◆ **WHAT IS REQUIRED**: The response should be an exact repetition of all the entries.

Saved entries

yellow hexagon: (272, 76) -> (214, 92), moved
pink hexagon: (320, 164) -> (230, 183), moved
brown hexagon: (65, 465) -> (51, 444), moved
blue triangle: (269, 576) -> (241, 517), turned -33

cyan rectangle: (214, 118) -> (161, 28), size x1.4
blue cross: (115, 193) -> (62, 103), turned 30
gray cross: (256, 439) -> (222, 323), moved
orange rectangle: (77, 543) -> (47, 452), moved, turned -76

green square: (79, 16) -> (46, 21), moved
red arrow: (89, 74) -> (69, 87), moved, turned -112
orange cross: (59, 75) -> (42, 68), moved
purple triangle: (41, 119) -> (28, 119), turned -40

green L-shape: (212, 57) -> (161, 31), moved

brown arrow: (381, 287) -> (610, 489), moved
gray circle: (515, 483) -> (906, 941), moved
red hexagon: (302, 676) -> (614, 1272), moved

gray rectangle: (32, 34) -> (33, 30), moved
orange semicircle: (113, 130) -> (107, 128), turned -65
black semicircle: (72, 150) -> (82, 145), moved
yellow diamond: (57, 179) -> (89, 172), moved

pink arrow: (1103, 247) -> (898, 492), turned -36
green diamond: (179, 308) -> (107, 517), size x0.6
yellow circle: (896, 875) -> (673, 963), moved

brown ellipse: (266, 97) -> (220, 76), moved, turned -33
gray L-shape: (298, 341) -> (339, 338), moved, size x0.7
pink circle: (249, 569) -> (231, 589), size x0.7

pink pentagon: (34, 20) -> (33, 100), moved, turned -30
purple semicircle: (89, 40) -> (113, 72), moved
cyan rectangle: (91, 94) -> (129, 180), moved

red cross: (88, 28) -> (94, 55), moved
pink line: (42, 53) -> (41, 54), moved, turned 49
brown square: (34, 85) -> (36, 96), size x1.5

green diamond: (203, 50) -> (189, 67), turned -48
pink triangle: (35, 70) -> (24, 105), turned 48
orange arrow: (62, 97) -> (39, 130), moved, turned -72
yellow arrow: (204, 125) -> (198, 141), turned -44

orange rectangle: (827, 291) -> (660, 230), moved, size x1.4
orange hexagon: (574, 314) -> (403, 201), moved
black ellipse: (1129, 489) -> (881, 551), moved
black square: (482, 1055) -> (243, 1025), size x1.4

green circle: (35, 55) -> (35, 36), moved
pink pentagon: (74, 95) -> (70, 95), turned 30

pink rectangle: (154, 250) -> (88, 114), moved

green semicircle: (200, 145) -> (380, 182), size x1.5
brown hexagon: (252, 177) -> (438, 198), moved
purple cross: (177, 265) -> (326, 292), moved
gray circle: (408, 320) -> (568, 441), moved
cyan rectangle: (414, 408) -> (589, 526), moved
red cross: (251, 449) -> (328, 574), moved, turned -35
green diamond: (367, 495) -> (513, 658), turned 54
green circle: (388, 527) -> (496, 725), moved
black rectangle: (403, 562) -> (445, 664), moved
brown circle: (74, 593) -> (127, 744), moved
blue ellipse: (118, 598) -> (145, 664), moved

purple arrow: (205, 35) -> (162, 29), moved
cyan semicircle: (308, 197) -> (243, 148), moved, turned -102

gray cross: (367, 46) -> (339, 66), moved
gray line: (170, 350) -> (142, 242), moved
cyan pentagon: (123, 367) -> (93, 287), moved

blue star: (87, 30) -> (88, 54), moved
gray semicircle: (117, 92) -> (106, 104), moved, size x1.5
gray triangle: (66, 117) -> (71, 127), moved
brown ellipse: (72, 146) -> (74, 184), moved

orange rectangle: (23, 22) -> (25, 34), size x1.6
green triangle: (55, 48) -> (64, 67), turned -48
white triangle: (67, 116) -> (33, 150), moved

◆ **EXERCISE RESPONSE**:
yellow hexagon: (272, 76) -> (214, 92), moved
pink hexagon: (320, 164) -> (230, 183), moved
brown hexagon: (65, 465) -> (51, 444), moved
blue triangle: (269, 576) -> (241, 517), turned -33

cyan rectangle: (214, 118) -> (161, 28), size x1.4
blue cross: (115, 193) -> (62, 103), turned 30
gray cross: (256, 439) -> (222, 323), moved
orange rectangle: (77, 543) -> (47, 452), moved, turned -76

green square: (79, 16) -> (46, 21), moved
red arrow: (89, 74) -> (69, 87), moved, turned -112
orange cross: (59, 75) -> (42, 68), moved
purple triangle: (41, 119) -> (28, 119), turned -40

green L-shape: (212, 57) -> (161, 31), moved

brown arrow: (381, 287) -> (610, 489), moved
gray circle: (515, 483) -> (906, 941), moved
red hexagon: (302, 676) -> (614, 1272), moved

gray rectangle: (32, 34) -> (33, 30), moved
orange semicircle: (113, 130) -> (107, 128), turned -65
black semicircle: (72, 150) -> (82, 145), moved
yellow diamond: (57, 179) -> (89, 172), moved

pink arrow: (1103, 247) -> (898, 492), turned -36
green diamond: (179, 308) -> (107, 517), size x0.6
yellow circle: (896, 875) -> (673, 963), moved

brown ellipse: (266, 97) -> (220, 76), moved, turned -33
gray L-shape: (298, 341) -> (339, 338), moved, size x0.7
pink circle: (249, 569) -> (231, 589), size x0.7

pink pentagon: (34, 20) -> (33, 100), moved, turned -30
purple semicircle: (89, 40) -> (113, 72), moved
cyan rectangle: (91, 94) -> (129, 180), moved

red cross: (88, 28) -> (94, 55), moved
pink line: (42, 53) -> (41, 54), moved, turned 49
brown square: (34, 85) -> (36, 96), size x1.5

green diamond: (203, 50) -> (189, 67), turned -48
pink triangle: (35, 70) -> (24, 105), turned 48
orange arrow: (62, 97) -> (39, 130), moved, turned -72
yellow arrow: (204, 125) -> (198, 141), turned -44

orange rectangle: (827, 291) -> (660, 230), moved, size x1.4
orange hexagon: (574, 314) -> (403, 201), moved
black ellipse: (1129, 489) -> (881, 551), moved
black square: (482, 1055) -> (243, 1025), size x1.4

green circle: (35, 55) -> (35, 36), moved
pink pentagon: (74, 95) -> (70, 95), turned 30

pink rectangle: (154, 250) -> (88, 114), moved

green semicircle: (200, 145) -> (380, 182), size x1.5
brown hexagon: (252, 177) -> (438, 198), moved
purple cross: (177, 265) -> (326, 292), moved
gray circle: (408, 320) -> (568, 441), moved
cyan rectangle: (414, 408) -> (589, 526), moved
red cross: (251, 449) -> (328, 574), moved, turned -35
green diamond: (367, 495) -> (513, 658), turned 54
green circle: (388, 527) -> (496, 725), moved
black rectangle: (403, 562) -> (445, 664), moved
brown circle: (74, 593) -> (127, 744), moved
blue ellipse: (118, 598) -> (145, 664), moved

purple arrow: (205, 35) -> (162, 29), moved
cyan semicircle: (308, 197) -> (243, 148), moved, turned -102

gray cross: (367, 46) -> (339, 66), moved
gray line: (170, 350) -> (142, 242), moved
cyan pentagon: (123, 367) -> (93, 287), moved

blue star: (87, 30) -> (88, 54), moved
gray semicircle: (117, 92) -> (106, 104), moved, size x1.5
gray triangle: (66, 117) -> (71, 127), moved
brown ellipse: (72, 146) -> (74, 184), moved

orange rectangle: (23, 22) -> (25, 34), size x1.6
green triangle: (55, 48) -> (64, 67), turned -48
white triangle: (67, 116) -> (33, 150), moved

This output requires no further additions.